◆ TASK REQUIREMENTS: Print the listing exactly as it stands, and skip any pictures in it.

◆ EXERCISE MATERIAL:
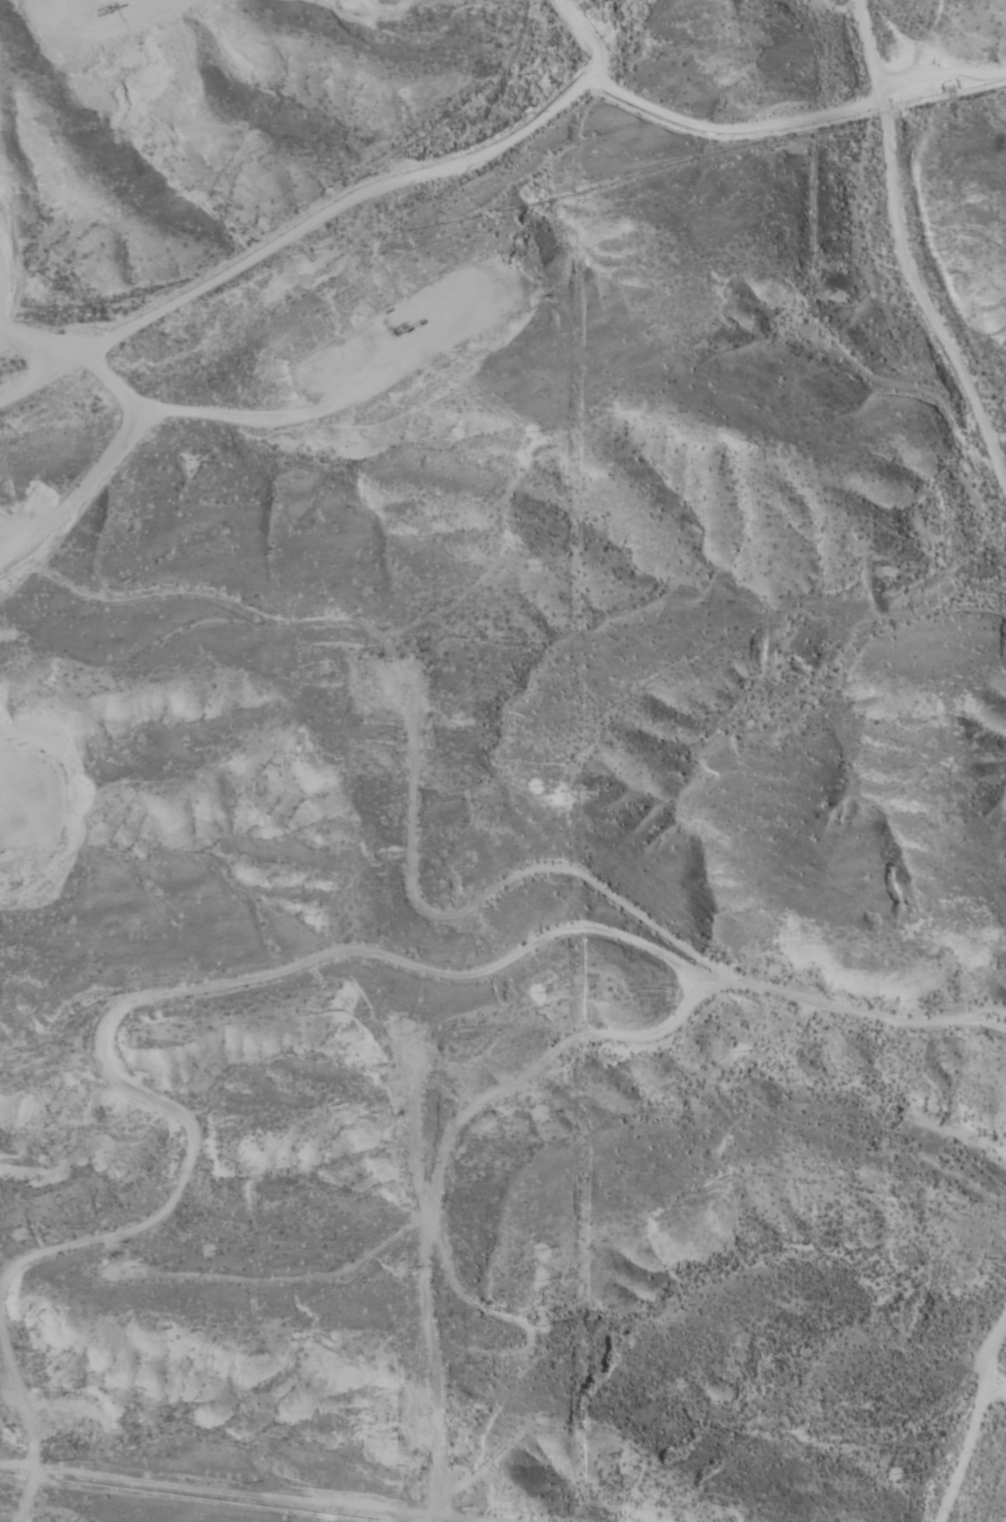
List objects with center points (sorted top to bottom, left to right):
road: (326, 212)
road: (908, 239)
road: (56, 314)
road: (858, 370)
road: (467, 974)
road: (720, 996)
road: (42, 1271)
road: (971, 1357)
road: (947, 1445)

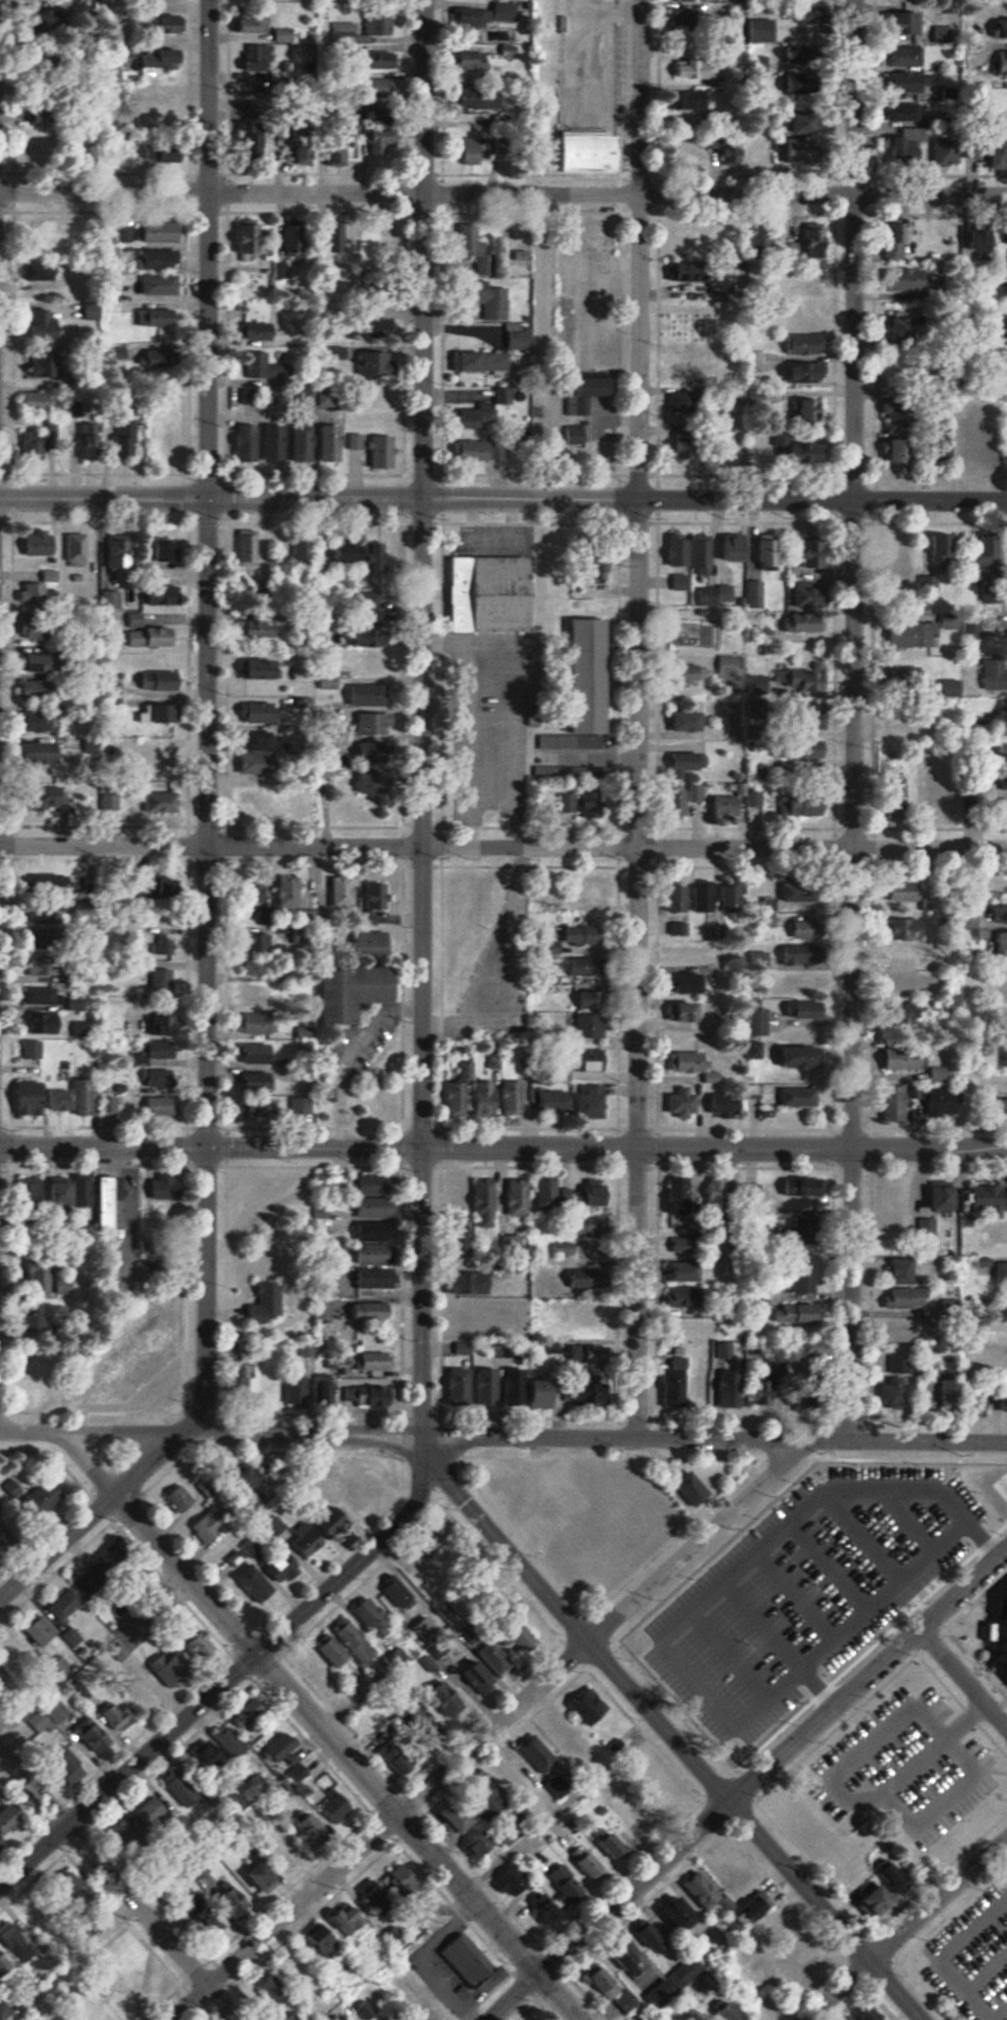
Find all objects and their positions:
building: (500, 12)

◆ REPLY TO THE TASK:
List objects with center points (sorted top to bottom, left to right):
road: (326, 212)
road: (908, 239)
road: (56, 314)
road: (858, 370)
road: (467, 974)
road: (720, 996)
road: (42, 1271)
road: (971, 1357)
road: (947, 1445)

Find all objects and their positions:
building: (500, 12)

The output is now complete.